Dataset excerpts section start

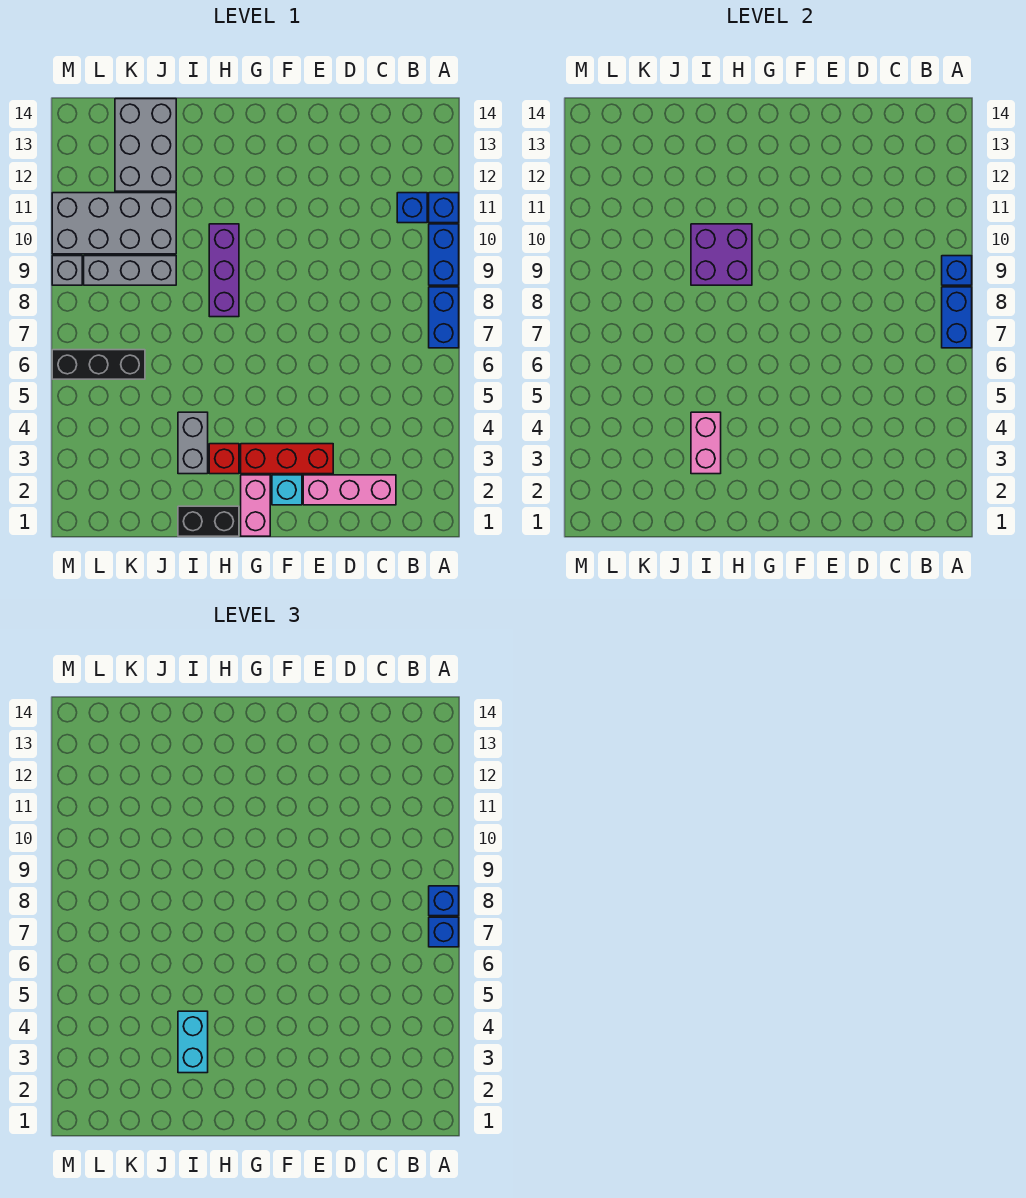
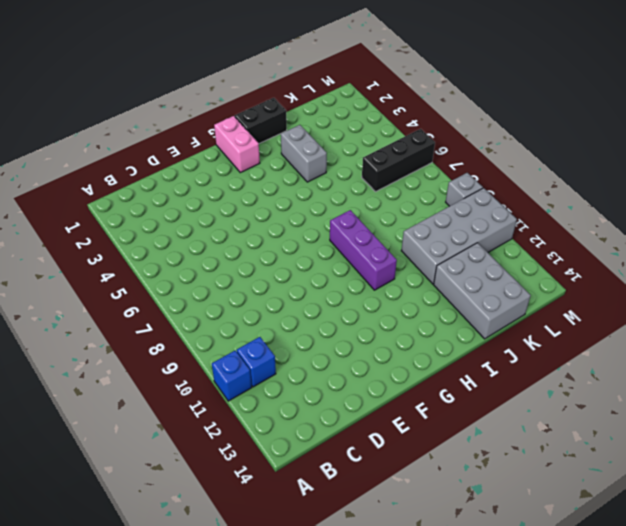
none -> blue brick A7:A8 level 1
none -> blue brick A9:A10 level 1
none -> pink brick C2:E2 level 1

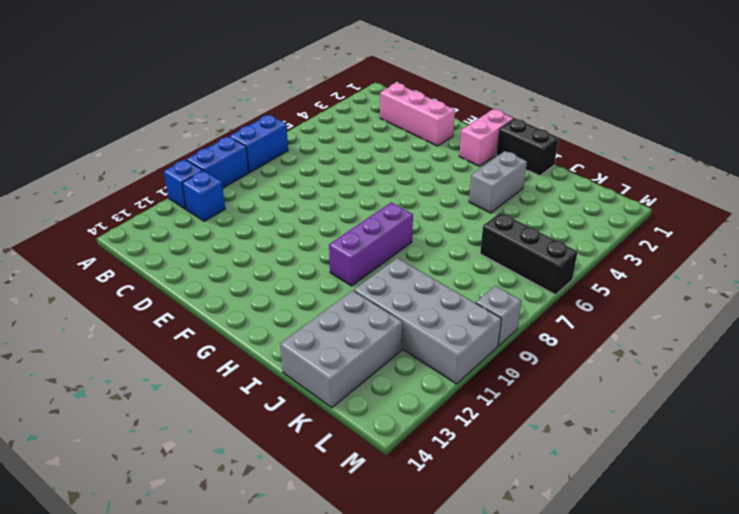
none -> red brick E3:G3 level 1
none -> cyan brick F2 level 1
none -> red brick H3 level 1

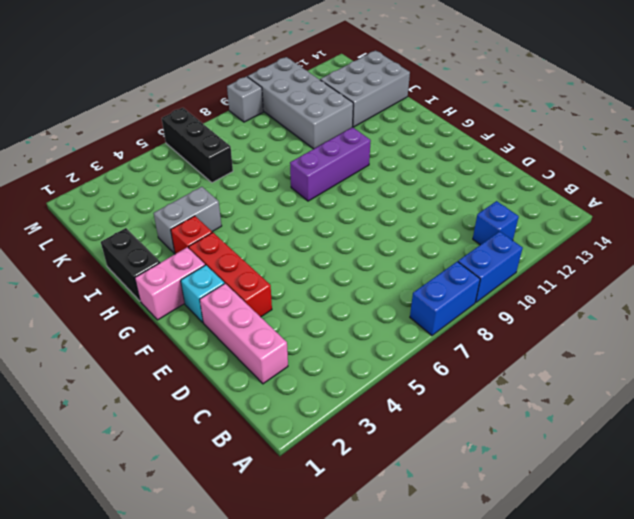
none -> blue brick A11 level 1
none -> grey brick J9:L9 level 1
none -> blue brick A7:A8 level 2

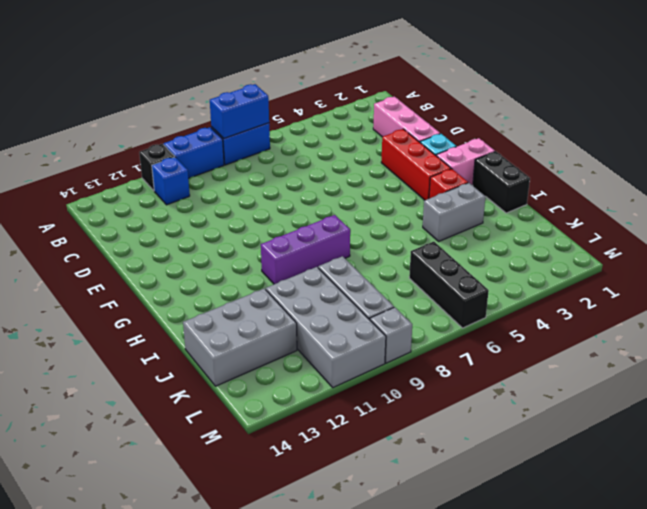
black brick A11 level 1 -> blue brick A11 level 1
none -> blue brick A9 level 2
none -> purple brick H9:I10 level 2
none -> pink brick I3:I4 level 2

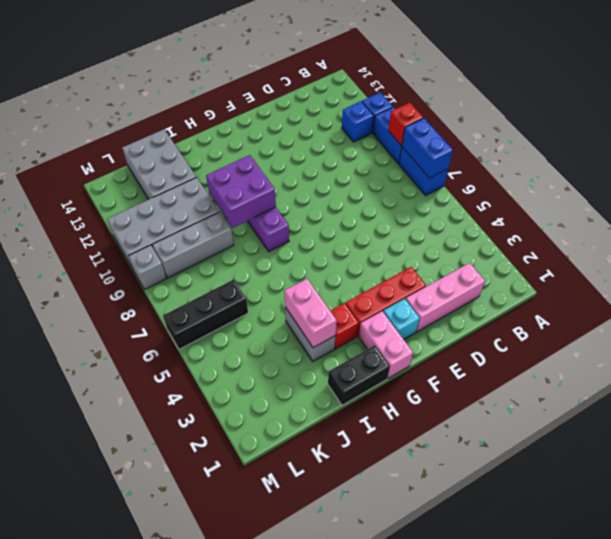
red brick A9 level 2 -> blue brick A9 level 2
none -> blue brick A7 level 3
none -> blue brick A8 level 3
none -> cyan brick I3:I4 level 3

Dataset excerpts section end
Dataset excerpts section start

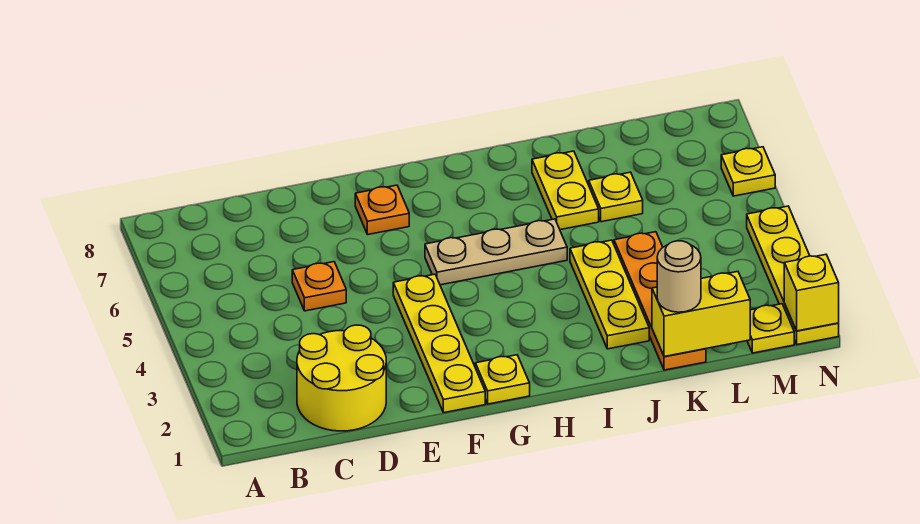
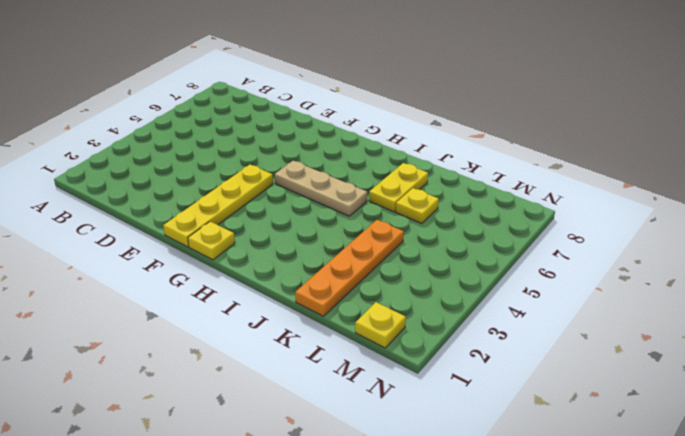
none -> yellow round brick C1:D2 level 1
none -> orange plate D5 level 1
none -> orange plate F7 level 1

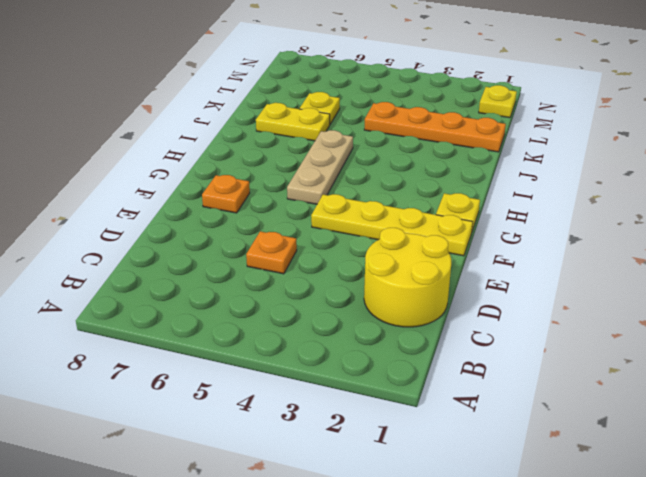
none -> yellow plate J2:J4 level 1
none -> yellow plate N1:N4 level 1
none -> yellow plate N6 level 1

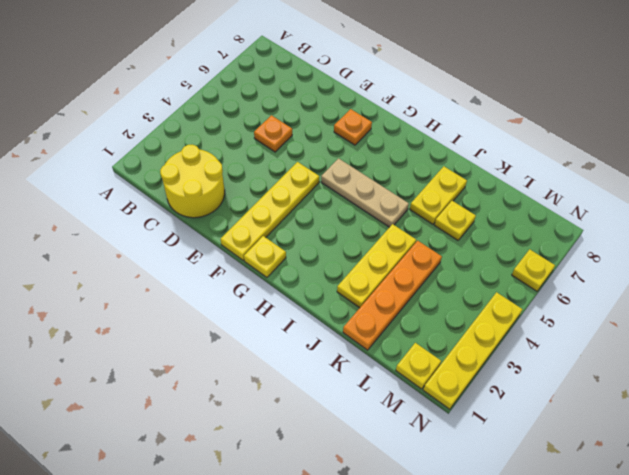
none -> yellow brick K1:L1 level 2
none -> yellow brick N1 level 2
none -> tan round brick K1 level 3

Dataset excerpts section end

▸ **What the exercise asks**: Whatever pictures the records hold, omit them; give again exactly the lines from the one containing "none -> pink brick I3:I4 level 2" through the one containing "none -> cyan brick I3:I4 level 3".

▸ **Written answer**:
none -> pink brick I3:I4 level 2

red brick A9 level 2 -> blue brick A9 level 2
none -> blue brick A7 level 3
none -> blue brick A8 level 3
none -> cyan brick I3:I4 level 3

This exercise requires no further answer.